Begin Extracted material
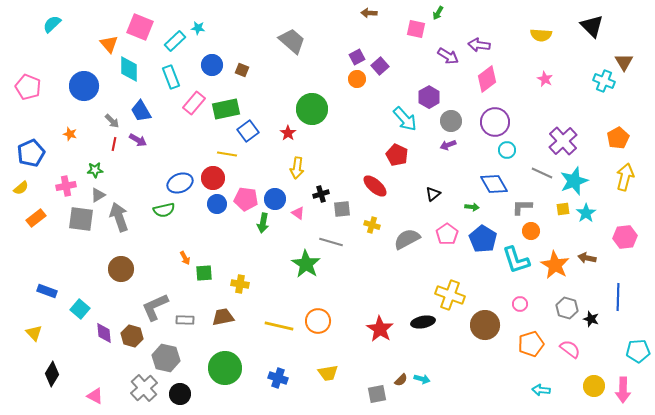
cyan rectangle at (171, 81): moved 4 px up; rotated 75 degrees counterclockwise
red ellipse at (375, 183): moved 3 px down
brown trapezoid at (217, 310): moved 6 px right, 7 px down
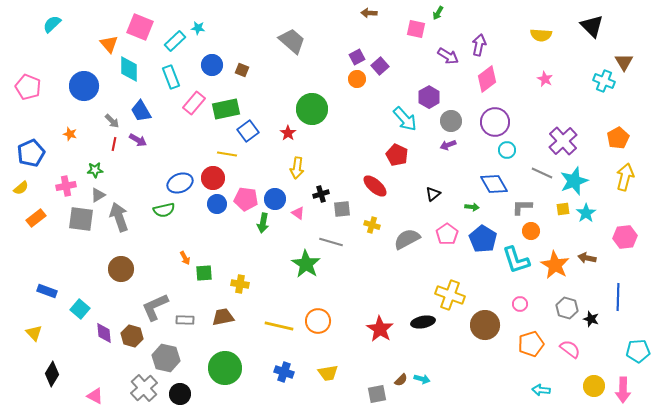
purple arrow at (479, 45): rotated 95 degrees clockwise
blue cross at (278, 378): moved 6 px right, 6 px up
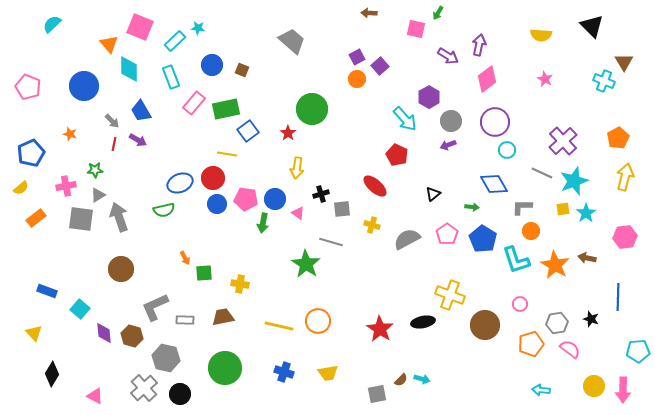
gray hexagon at (567, 308): moved 10 px left, 15 px down; rotated 25 degrees counterclockwise
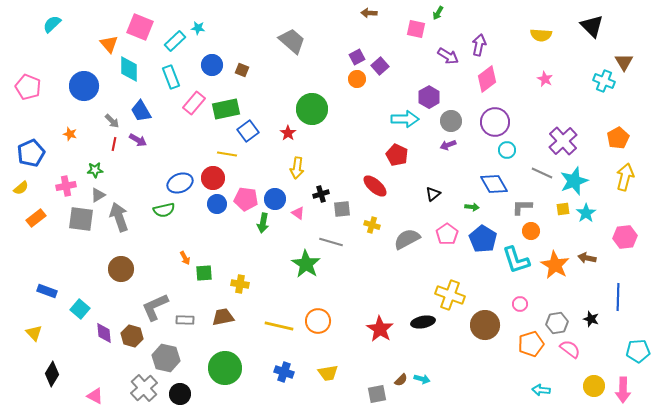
cyan arrow at (405, 119): rotated 48 degrees counterclockwise
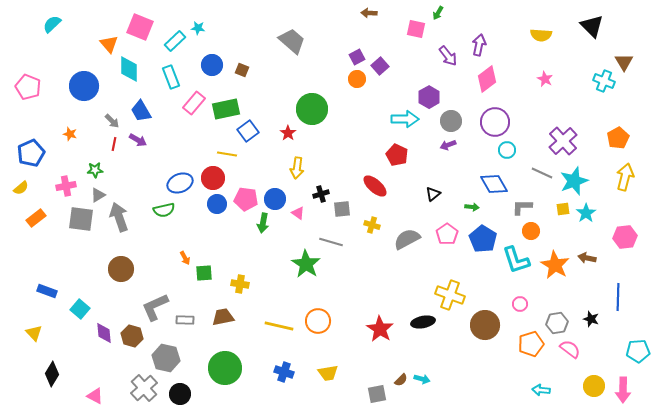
purple arrow at (448, 56): rotated 20 degrees clockwise
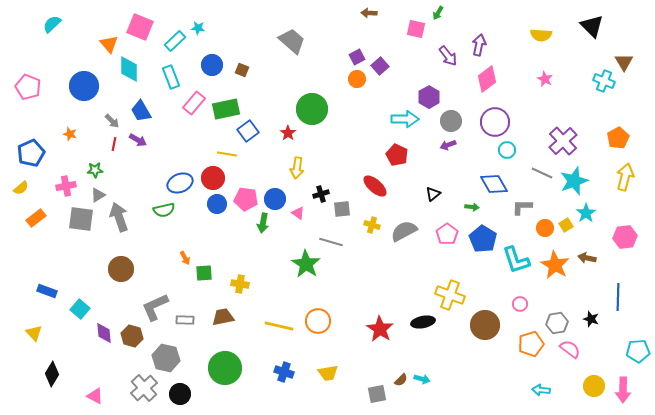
yellow square at (563, 209): moved 3 px right, 16 px down; rotated 24 degrees counterclockwise
orange circle at (531, 231): moved 14 px right, 3 px up
gray semicircle at (407, 239): moved 3 px left, 8 px up
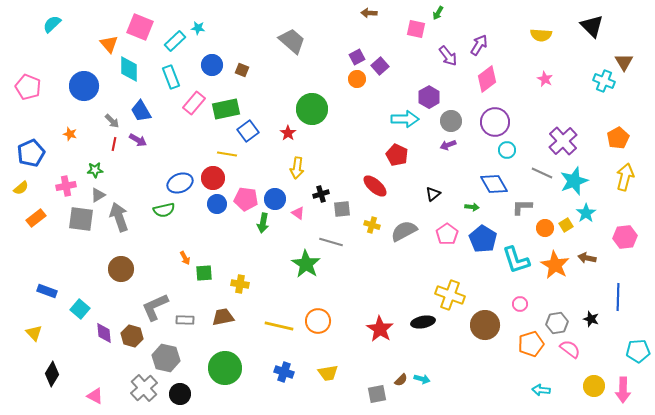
purple arrow at (479, 45): rotated 20 degrees clockwise
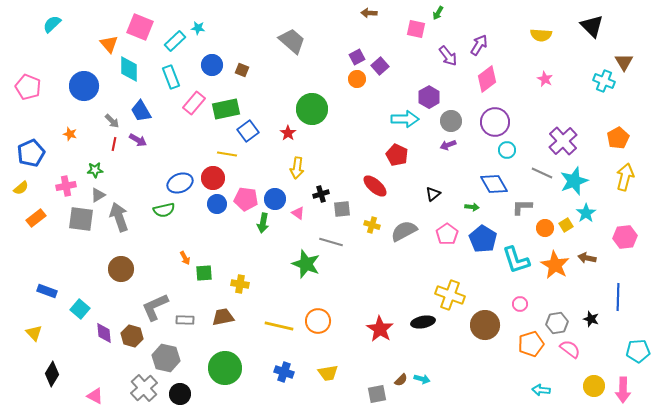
green star at (306, 264): rotated 12 degrees counterclockwise
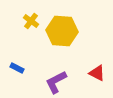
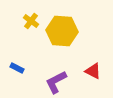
red triangle: moved 4 px left, 2 px up
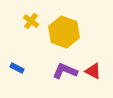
yellow hexagon: moved 2 px right, 1 px down; rotated 16 degrees clockwise
purple L-shape: moved 9 px right, 11 px up; rotated 50 degrees clockwise
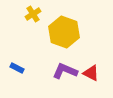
yellow cross: moved 2 px right, 7 px up; rotated 21 degrees clockwise
red triangle: moved 2 px left, 2 px down
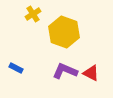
blue rectangle: moved 1 px left
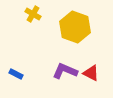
yellow cross: rotated 28 degrees counterclockwise
yellow hexagon: moved 11 px right, 5 px up
blue rectangle: moved 6 px down
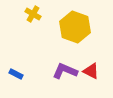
red triangle: moved 2 px up
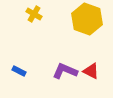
yellow cross: moved 1 px right
yellow hexagon: moved 12 px right, 8 px up
blue rectangle: moved 3 px right, 3 px up
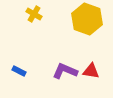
red triangle: rotated 18 degrees counterclockwise
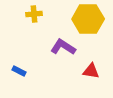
yellow cross: rotated 35 degrees counterclockwise
yellow hexagon: moved 1 px right; rotated 20 degrees counterclockwise
purple L-shape: moved 2 px left, 24 px up; rotated 10 degrees clockwise
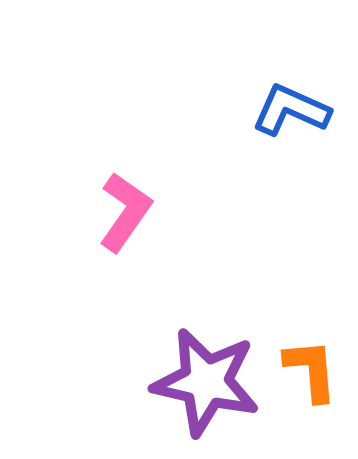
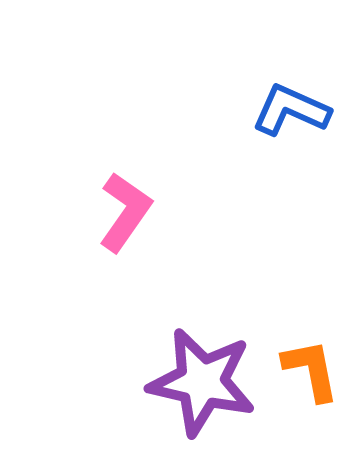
orange L-shape: rotated 6 degrees counterclockwise
purple star: moved 4 px left
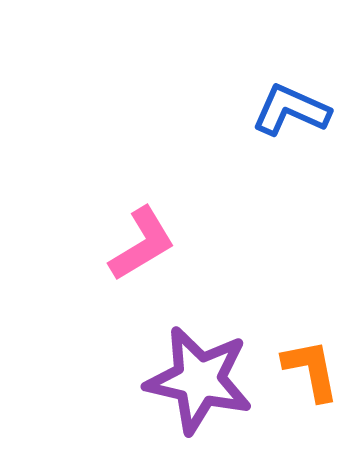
pink L-shape: moved 17 px right, 32 px down; rotated 24 degrees clockwise
purple star: moved 3 px left, 2 px up
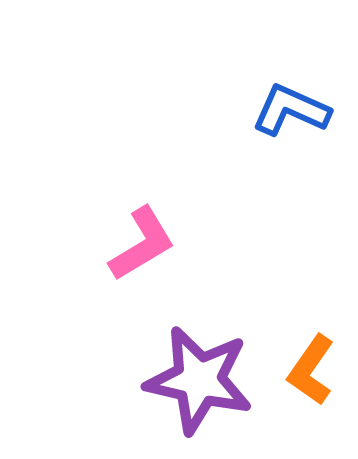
orange L-shape: rotated 134 degrees counterclockwise
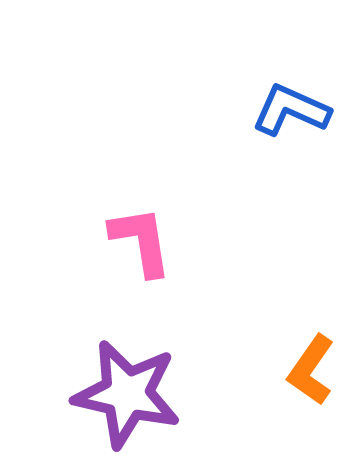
pink L-shape: moved 1 px left, 3 px up; rotated 68 degrees counterclockwise
purple star: moved 72 px left, 14 px down
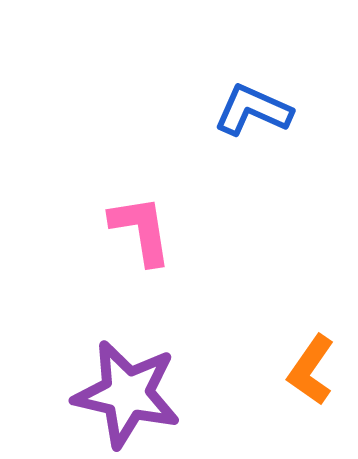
blue L-shape: moved 38 px left
pink L-shape: moved 11 px up
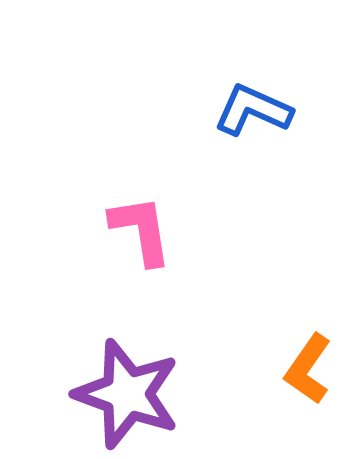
orange L-shape: moved 3 px left, 1 px up
purple star: rotated 7 degrees clockwise
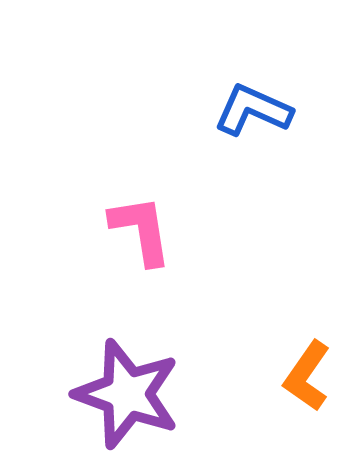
orange L-shape: moved 1 px left, 7 px down
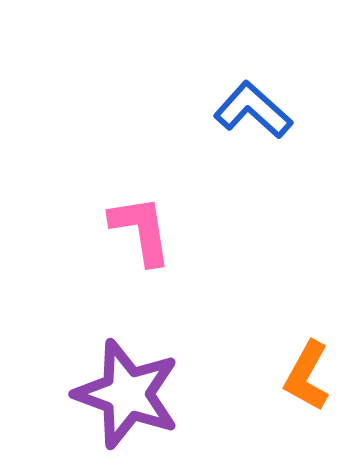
blue L-shape: rotated 18 degrees clockwise
orange L-shape: rotated 6 degrees counterclockwise
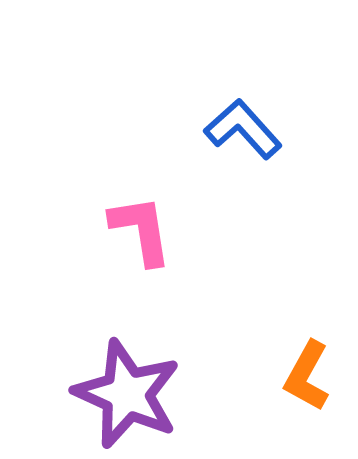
blue L-shape: moved 10 px left, 19 px down; rotated 6 degrees clockwise
purple star: rotated 4 degrees clockwise
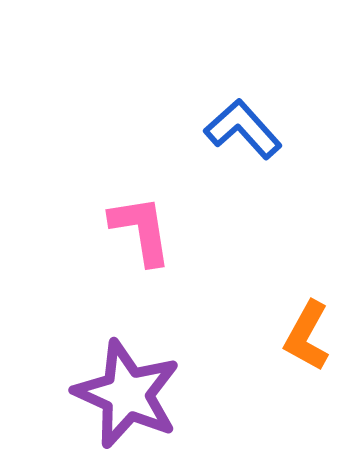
orange L-shape: moved 40 px up
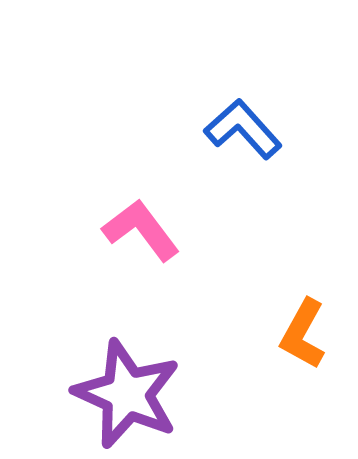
pink L-shape: rotated 28 degrees counterclockwise
orange L-shape: moved 4 px left, 2 px up
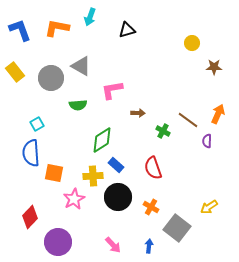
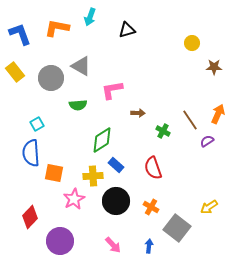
blue L-shape: moved 4 px down
brown line: moved 2 px right; rotated 20 degrees clockwise
purple semicircle: rotated 56 degrees clockwise
black circle: moved 2 px left, 4 px down
purple circle: moved 2 px right, 1 px up
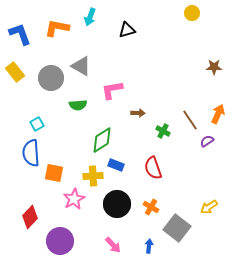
yellow circle: moved 30 px up
blue rectangle: rotated 21 degrees counterclockwise
black circle: moved 1 px right, 3 px down
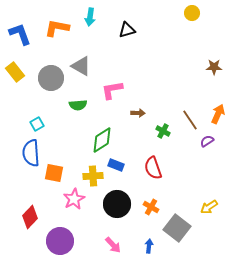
cyan arrow: rotated 12 degrees counterclockwise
End Extracted material
**Work to do:**
Reproduce every line of the records above word for word, omitting the pictures from your answer.

**Exercise result:**
cyan rectangle at (171, 81): moved 4 px up; rotated 75 degrees counterclockwise
red ellipse at (375, 183): moved 3 px down
brown trapezoid at (217, 310): moved 6 px right, 7 px down
purple arrow at (479, 45): rotated 95 degrees clockwise
blue cross at (278, 378): moved 6 px right, 6 px up
gray hexagon at (567, 308): moved 10 px left, 15 px down; rotated 25 degrees counterclockwise
cyan arrow at (405, 119): rotated 48 degrees counterclockwise
purple arrow at (448, 56): rotated 20 degrees clockwise
yellow square at (563, 209): moved 3 px right, 16 px down; rotated 24 degrees counterclockwise
orange circle at (531, 231): moved 14 px right, 3 px up
gray semicircle at (407, 239): moved 3 px left, 8 px up
purple arrow at (479, 45): rotated 20 degrees clockwise
green star at (306, 264): rotated 12 degrees counterclockwise
red triangle: moved 4 px left, 2 px up
yellow hexagon: moved 2 px right, 1 px down; rotated 16 degrees clockwise
purple L-shape: moved 9 px right, 11 px up; rotated 50 degrees clockwise
yellow cross: moved 2 px right, 7 px up; rotated 21 degrees clockwise
red triangle: moved 2 px left, 2 px down
blue rectangle: moved 1 px left
yellow cross: rotated 28 degrees counterclockwise
yellow hexagon: moved 11 px right, 5 px up
blue rectangle: moved 6 px down
red triangle: moved 2 px up
yellow cross: moved 1 px right
yellow hexagon: moved 12 px right, 8 px up
blue rectangle: moved 3 px right, 3 px up
red triangle: rotated 18 degrees counterclockwise
yellow cross: rotated 35 degrees counterclockwise
yellow hexagon: moved 1 px right; rotated 20 degrees counterclockwise
purple L-shape: moved 2 px left, 24 px up; rotated 10 degrees clockwise
orange L-shape: rotated 6 degrees counterclockwise
purple star: moved 4 px left
pink L-shape: moved 17 px right, 32 px down; rotated 24 degrees clockwise
purple star: moved 3 px left, 2 px up
orange L-shape: rotated 134 degrees counterclockwise
pink L-shape: moved 1 px left, 3 px up; rotated 68 degrees counterclockwise
purple star: moved 72 px left, 14 px down
blue L-shape: moved 38 px left
pink L-shape: moved 11 px up
orange L-shape: moved 3 px left, 1 px up
purple star: rotated 7 degrees clockwise
orange L-shape: moved 1 px left, 7 px down
blue L-shape: rotated 18 degrees clockwise
orange L-shape: rotated 6 degrees counterclockwise
blue L-shape: moved 10 px left, 19 px down; rotated 6 degrees clockwise
purple star: rotated 4 degrees clockwise
orange L-shape: moved 40 px up
pink L-shape: rotated 28 degrees counterclockwise
orange L-shape: moved 4 px left, 2 px up
blue L-shape: moved 4 px down
brown line: moved 2 px right; rotated 20 degrees clockwise
purple semicircle: rotated 56 degrees clockwise
black circle: moved 2 px left, 4 px down
purple circle: moved 2 px right, 1 px up
yellow circle: moved 30 px up
blue rectangle: rotated 21 degrees counterclockwise
black circle: moved 1 px right, 3 px down
cyan arrow: rotated 12 degrees counterclockwise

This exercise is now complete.